[Start of section]

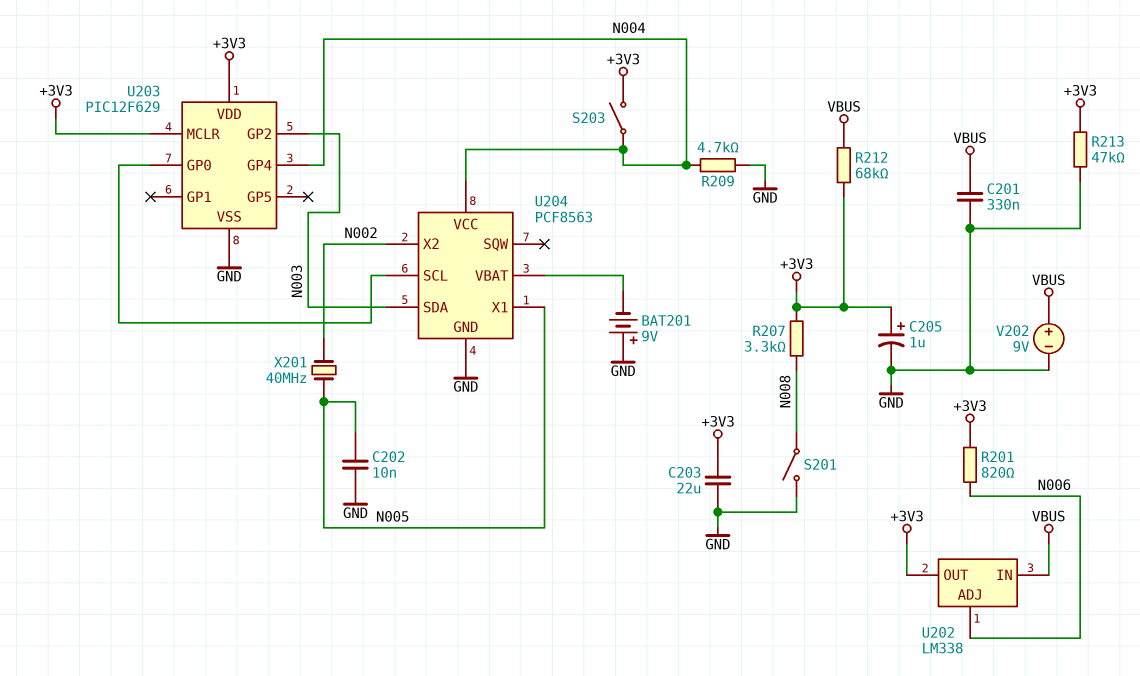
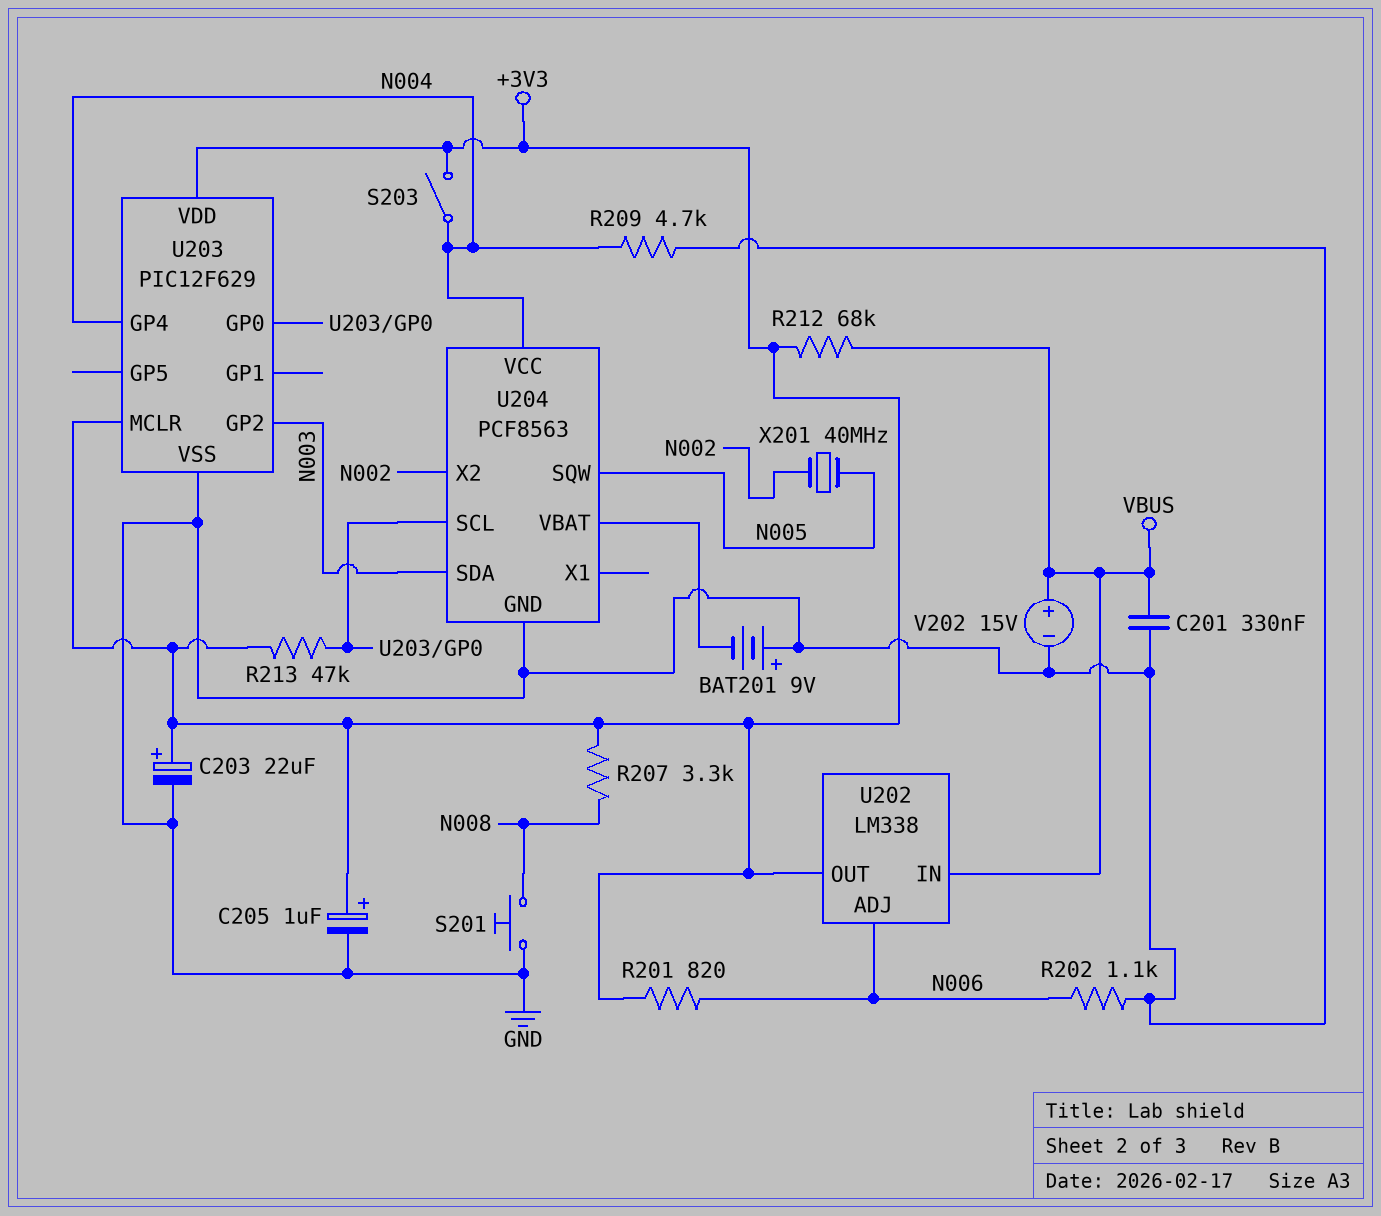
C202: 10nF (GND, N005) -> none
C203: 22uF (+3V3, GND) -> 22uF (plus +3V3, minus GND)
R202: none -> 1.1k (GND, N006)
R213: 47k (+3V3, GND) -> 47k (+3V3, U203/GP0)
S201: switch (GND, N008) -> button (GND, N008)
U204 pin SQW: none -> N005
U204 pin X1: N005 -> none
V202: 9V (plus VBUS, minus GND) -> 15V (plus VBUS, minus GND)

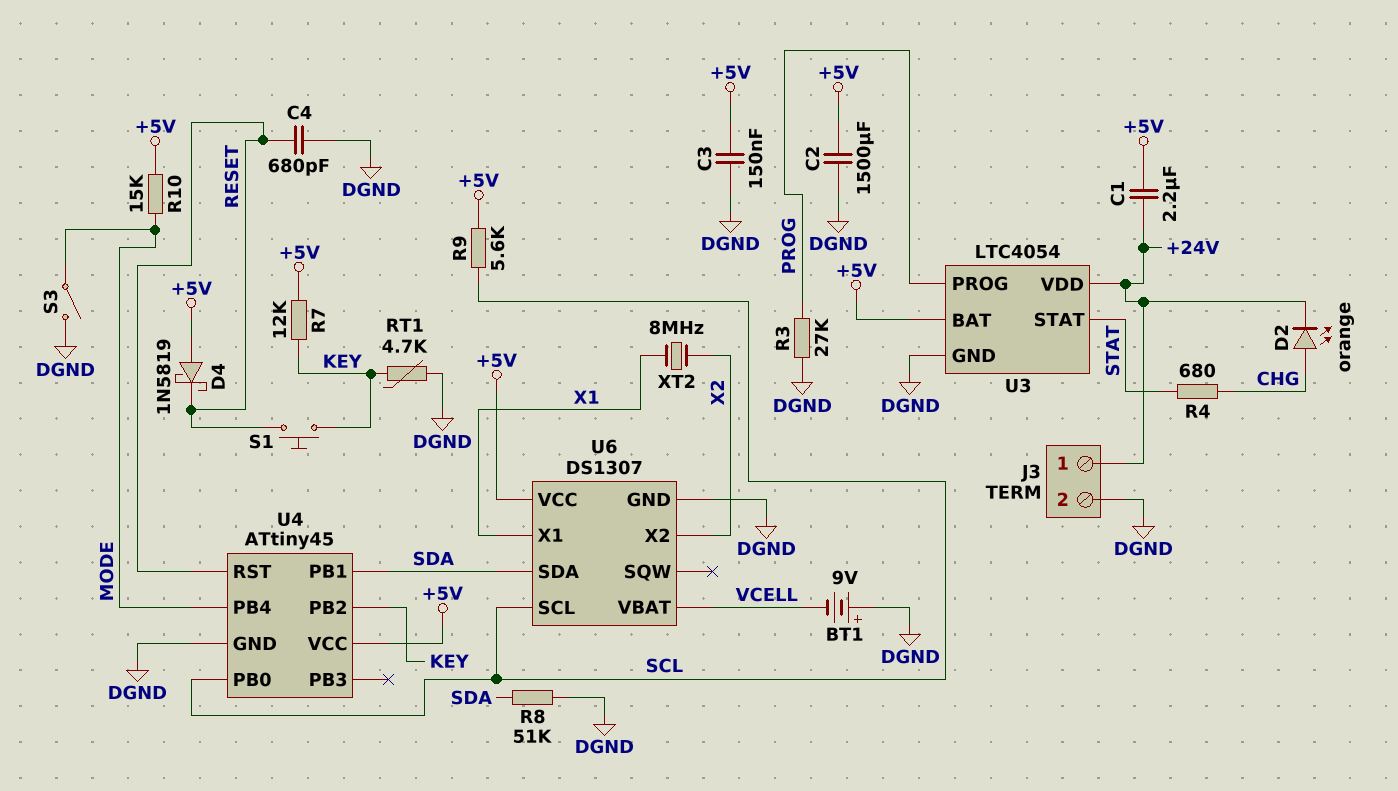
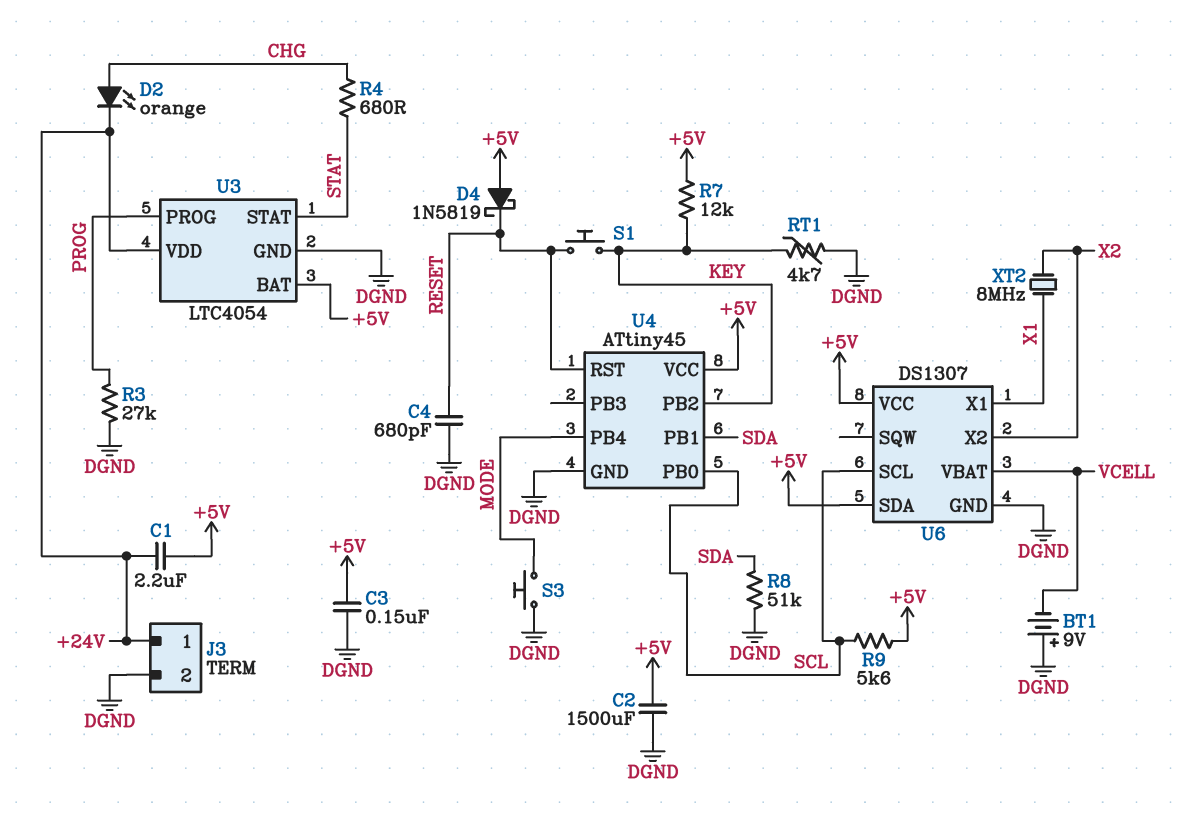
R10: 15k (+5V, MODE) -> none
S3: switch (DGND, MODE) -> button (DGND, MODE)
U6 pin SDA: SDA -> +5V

[End of section]

__Requirement__: All lines from the one with "R10: 15k (+5V, MODE) -> none" to the end of the material above should be copied exactly, both ends included, and nothing else.

__Reply__:
R10: 15k (+5V, MODE) -> none
S3: switch (DGND, MODE) -> button (DGND, MODE)
U6 pin SDA: SDA -> +5V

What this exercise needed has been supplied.